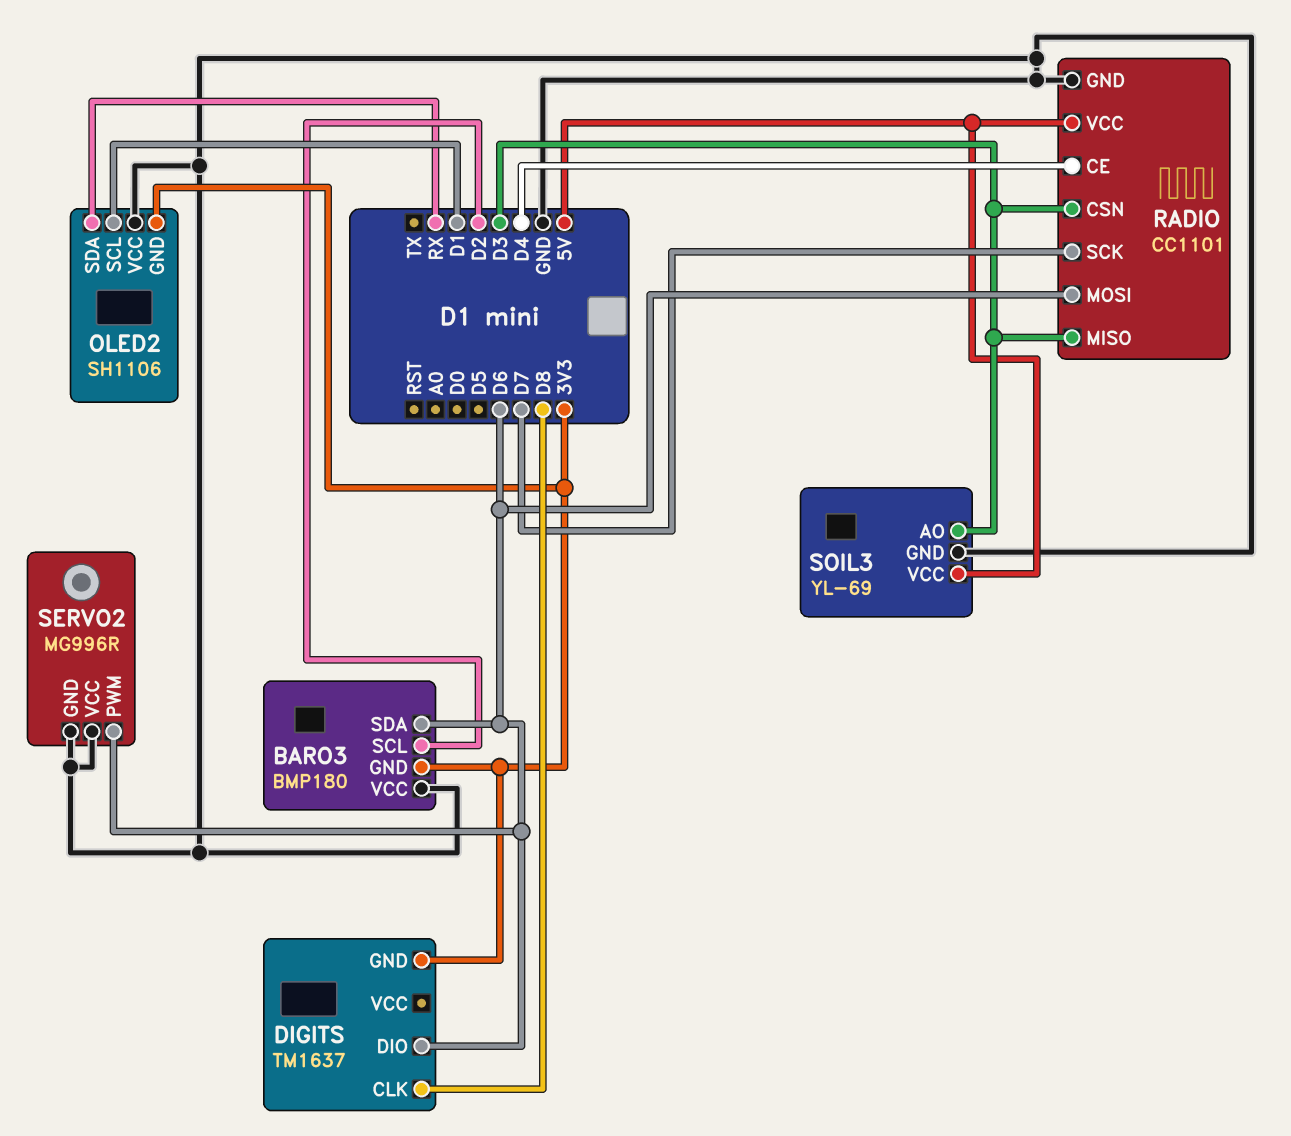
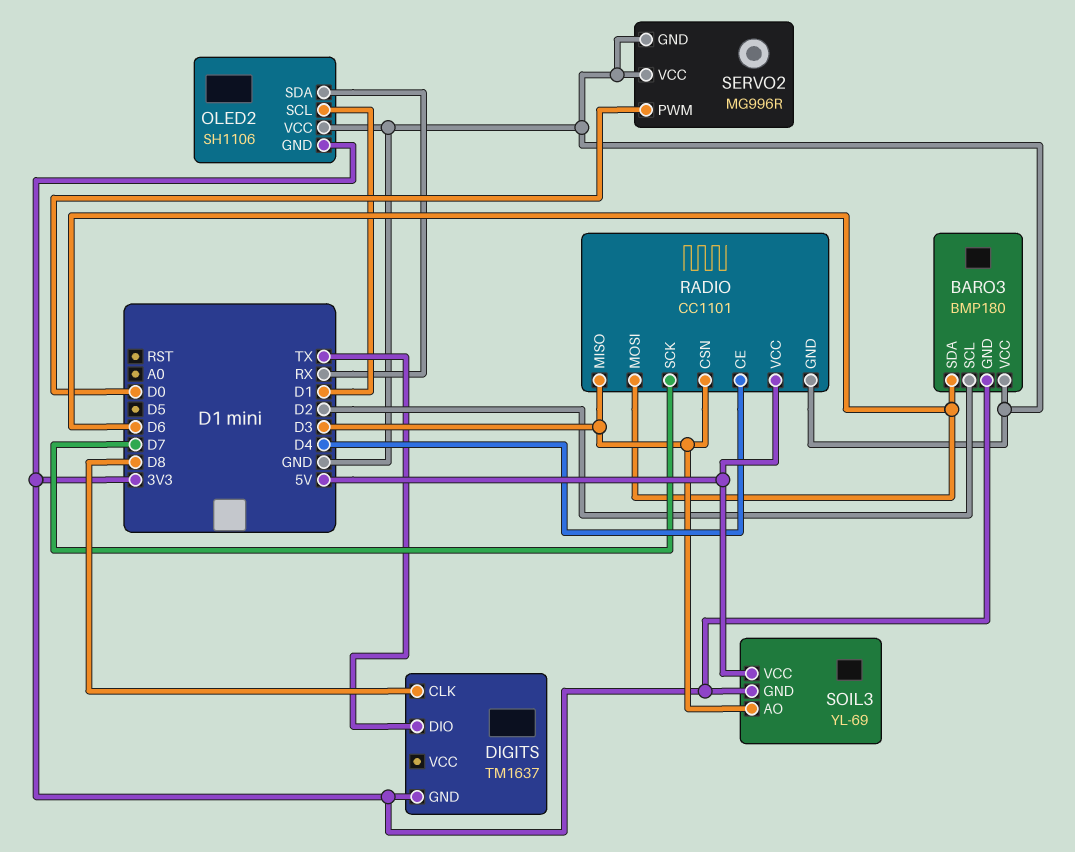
DIGITS pin DIO: D6 -> TX
SERVO2 pin PWM: D6 -> D0
SOIL3 pin GND: GND -> 3V3

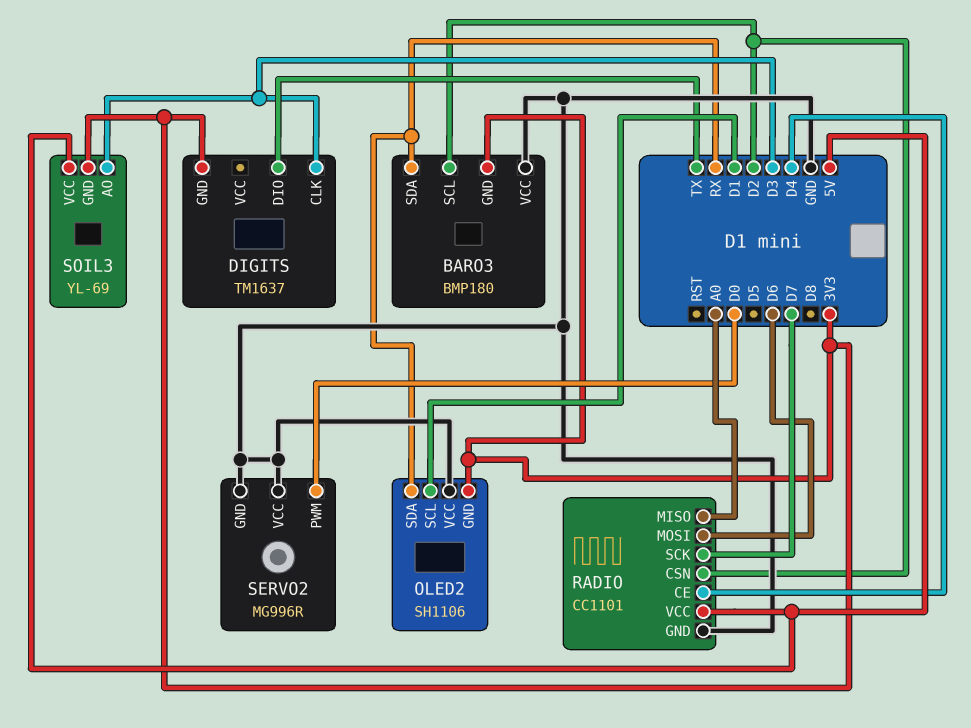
BARO3 pin SDA: D6 -> RX
DIGITS pin CLK: D8 -> D3
RADIO pin CSN: D3 -> D2
RADIO pin MISO: D3 -> A0

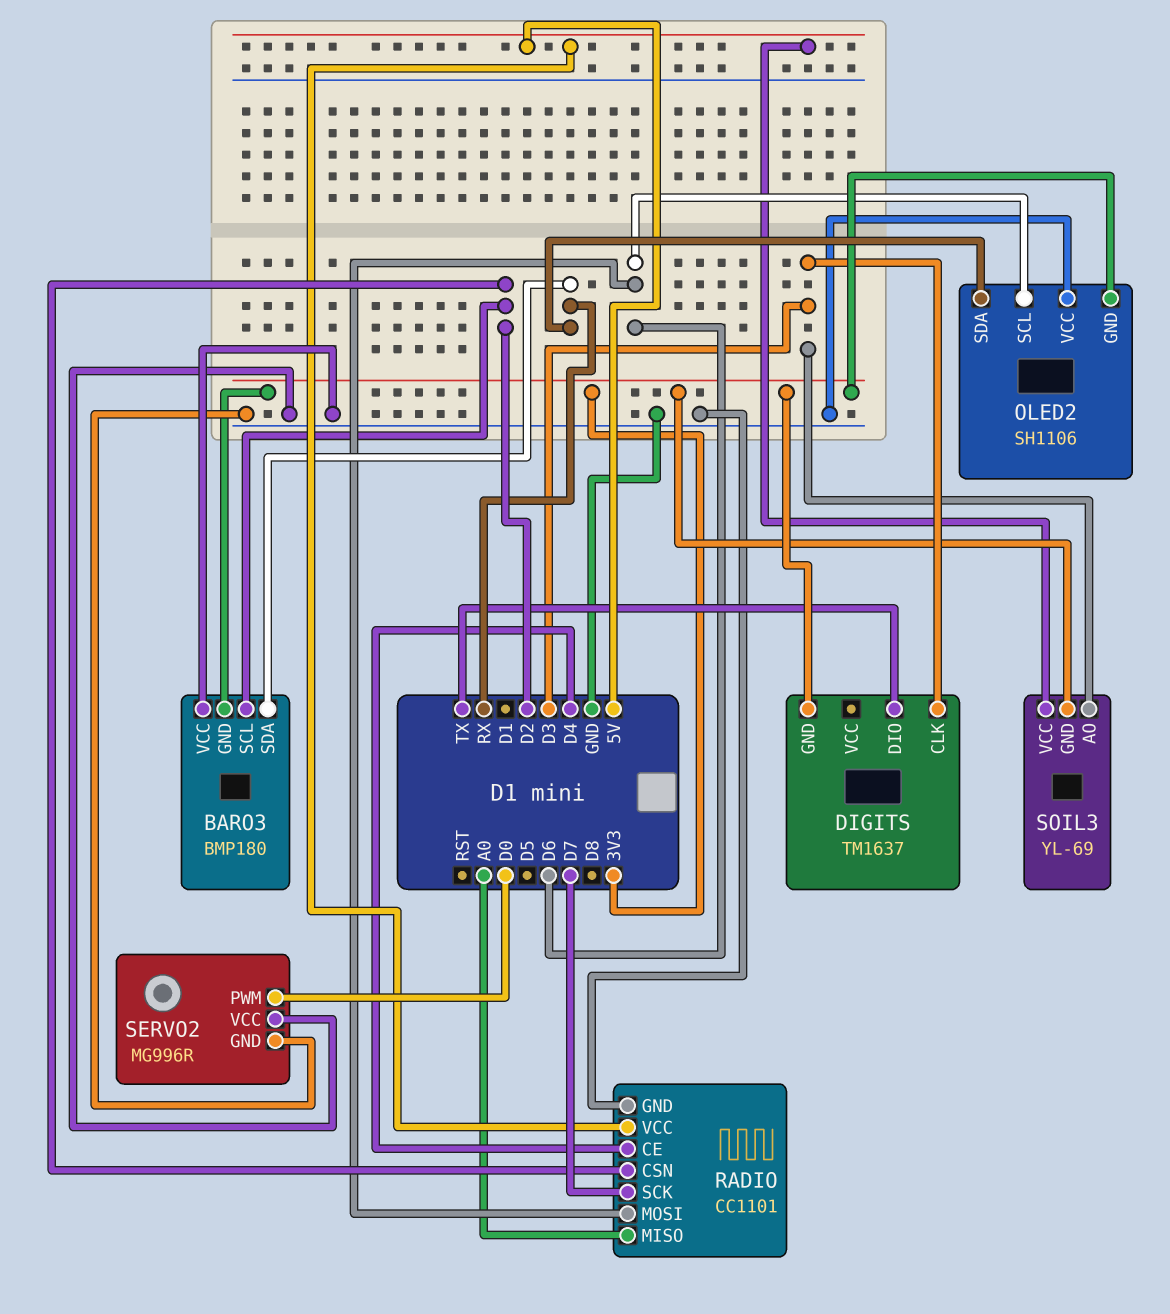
OLED2 pin SCL: D1 -> D6

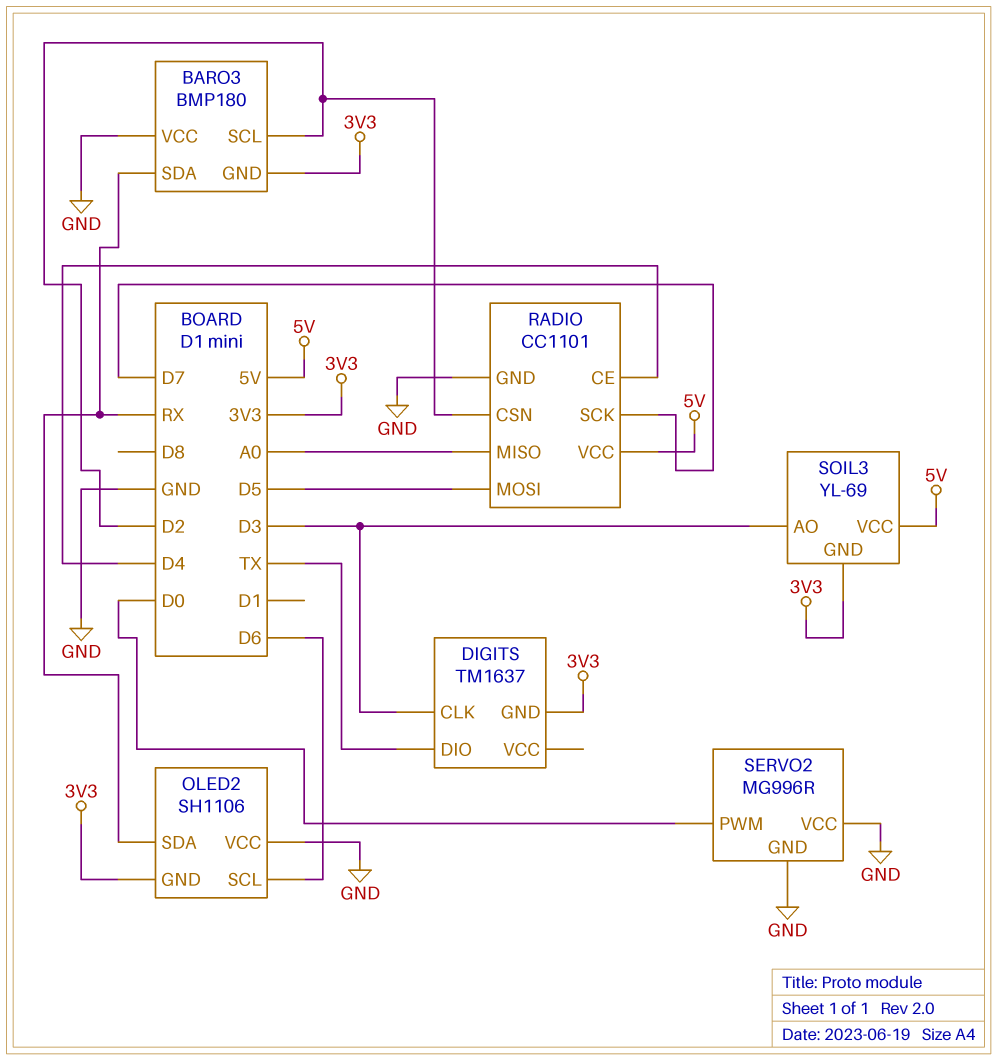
RADIO pin MOSI: D6 -> D5

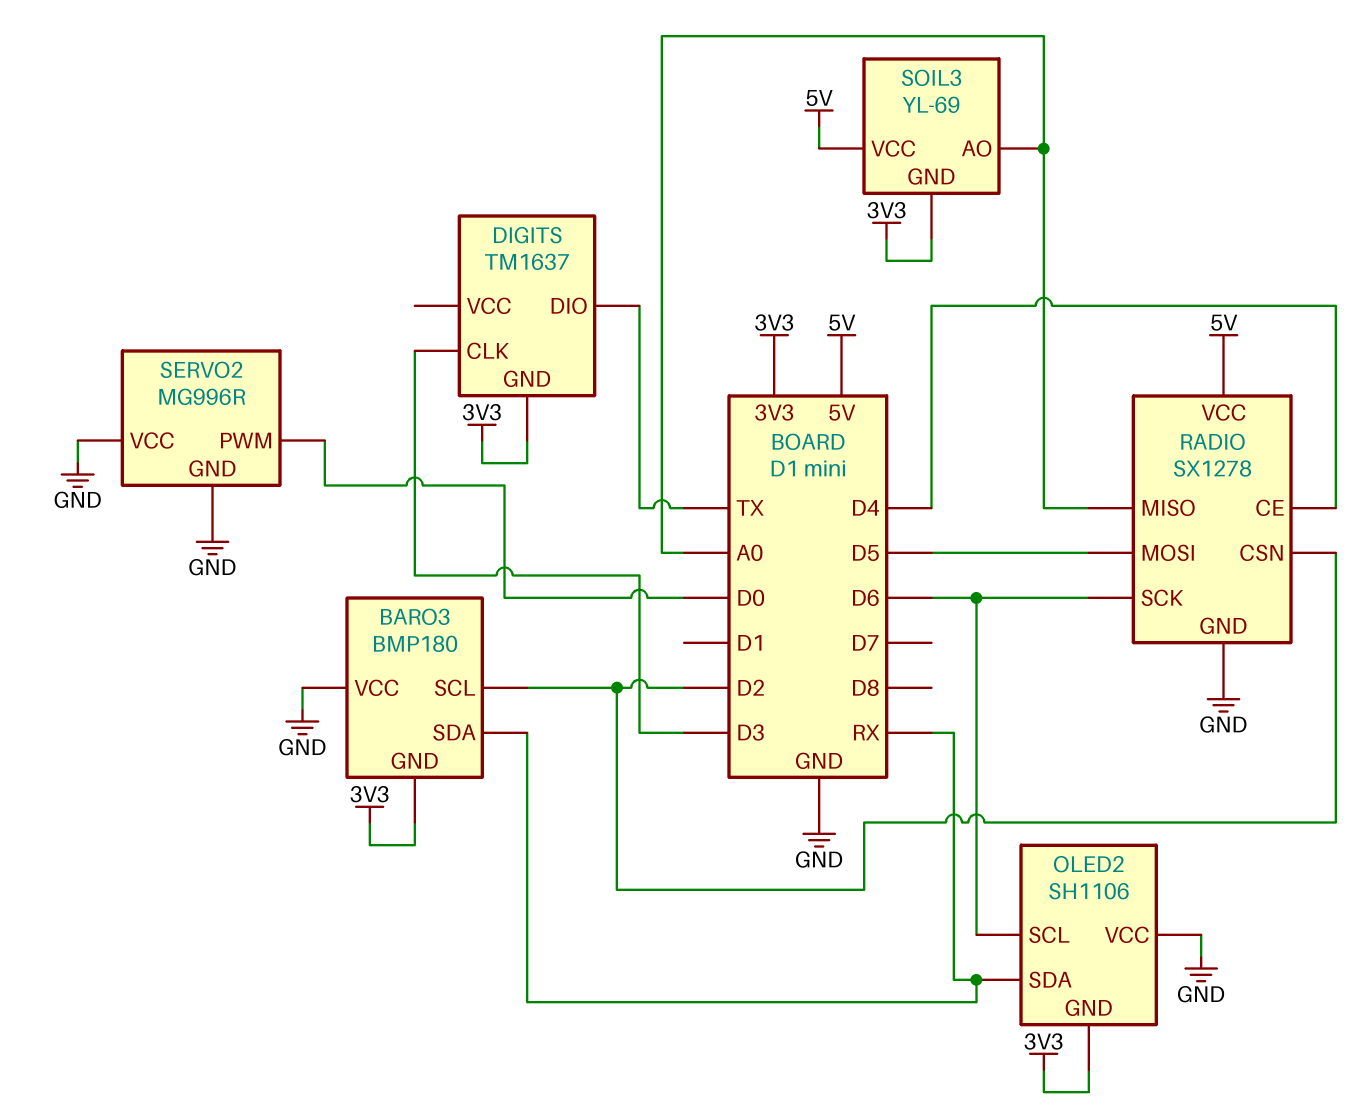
RADIO: CC1101 -> SX1278
RADIO pin SCK: D7 -> D6
SOIL3 pin AO: D3 -> A0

━━━

What is needed >>
Take the line containing "BARO3 pin SDA: D6 -> RX" and every line after it up to the end of the data, and write them out exactly, without the pictures.

Solution below >>
BARO3 pin SDA: D6 -> RX
DIGITS pin CLK: D8 -> D3
RADIO pin CSN: D3 -> D2
RADIO pin MISO: D3 -> A0

OLED2 pin SCL: D1 -> D6

RADIO pin MOSI: D6 -> D5

RADIO: CC1101 -> SX1278
RADIO pin SCK: D7 -> D6
SOIL3 pin AO: D3 -> A0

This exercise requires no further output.